- [Information supplied]
+++++
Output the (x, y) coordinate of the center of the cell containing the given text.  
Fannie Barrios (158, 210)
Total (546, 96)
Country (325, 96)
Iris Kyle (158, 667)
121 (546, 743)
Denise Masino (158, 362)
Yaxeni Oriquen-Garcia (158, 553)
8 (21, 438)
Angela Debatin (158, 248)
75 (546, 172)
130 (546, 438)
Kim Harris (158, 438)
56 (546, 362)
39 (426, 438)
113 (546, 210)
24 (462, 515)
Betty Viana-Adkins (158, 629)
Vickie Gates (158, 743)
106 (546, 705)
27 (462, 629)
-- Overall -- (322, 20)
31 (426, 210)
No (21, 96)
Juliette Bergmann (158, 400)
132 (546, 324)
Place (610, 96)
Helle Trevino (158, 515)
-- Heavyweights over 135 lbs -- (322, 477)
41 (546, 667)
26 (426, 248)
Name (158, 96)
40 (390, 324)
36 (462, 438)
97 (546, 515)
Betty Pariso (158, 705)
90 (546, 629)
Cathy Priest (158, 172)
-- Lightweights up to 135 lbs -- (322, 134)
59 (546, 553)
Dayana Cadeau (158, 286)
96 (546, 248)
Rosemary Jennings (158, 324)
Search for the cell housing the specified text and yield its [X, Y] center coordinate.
+++++
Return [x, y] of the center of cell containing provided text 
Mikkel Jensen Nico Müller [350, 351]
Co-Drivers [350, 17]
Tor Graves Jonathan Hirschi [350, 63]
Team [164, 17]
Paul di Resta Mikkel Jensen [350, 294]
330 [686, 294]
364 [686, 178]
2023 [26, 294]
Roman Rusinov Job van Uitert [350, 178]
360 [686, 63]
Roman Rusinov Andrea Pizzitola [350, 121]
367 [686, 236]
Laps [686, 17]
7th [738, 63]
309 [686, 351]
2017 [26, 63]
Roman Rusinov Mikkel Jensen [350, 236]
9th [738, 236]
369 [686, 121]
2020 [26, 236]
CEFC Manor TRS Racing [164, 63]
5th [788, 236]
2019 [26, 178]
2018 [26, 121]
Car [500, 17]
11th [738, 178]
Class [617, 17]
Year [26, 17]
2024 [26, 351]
+++++
Can you rewrite the material from the line with "Output the (x, y)" to the line with "97 (546, 515)" as a Markdown table with the columns Row and Entry, numbering each line and leaving out blank lines?

| Row | Entry |
|---|---|
| 1 | Output the (x, y) coordinate of the center of the cell containing the given text.   |
| 2 | Fannie Barrios (158, 210) |
| 3 | Total (546, 96) |
| 4 | Country (325, 96) |
| 5 | Iris Kyle (158, 667) |
| 6 | 121 (546, 743) |
| 7 | Denise Masino (158, 362) |
| 8 | Yaxeni Oriquen-Garcia (158, 553) |
| 9 | 8 (21, 438) |
| 10 | Angela Debatin (158, 248) |
| 11 | 75 (546, 172) |
| 12 | 130 (546, 438) |
| 13 | Kim Harris (158, 438) |
| 14 | 56 (546, 362) |
| 15 | 39 (426, 438) |
| 16 | 113 (546, 210) |
| 17 | 24 (462, 515) |
| 18 | Betty Viana-Adkins (158, 629) |
| 19 | Vickie Gates (158, 743) |
| 20 | 106 (546, 705) |
| 21 | 27 (462, 629) |
| 22 | -- Overall -- (322, 20) |
| 23 | 31 (426, 210) |
| 24 | No (21, 96) |
| 25 | Juliette Bergmann (158, 400) |
| 26 | 132 (546, 324) |
| 27 | Place (610, 96) |
| 28 | Helle Trevino (158, 515) |
| 29 | -- Heavyweights over 135 lbs -- (322, 477) |
| 30 | 41 (546, 667) |
| 31 | 26 (426, 248) |
| 32 | Name (158, 96) |
| 33 | 40 (390, 324) |
| 34 | 36 (462, 438) |
| 35 | 97 (546, 515) |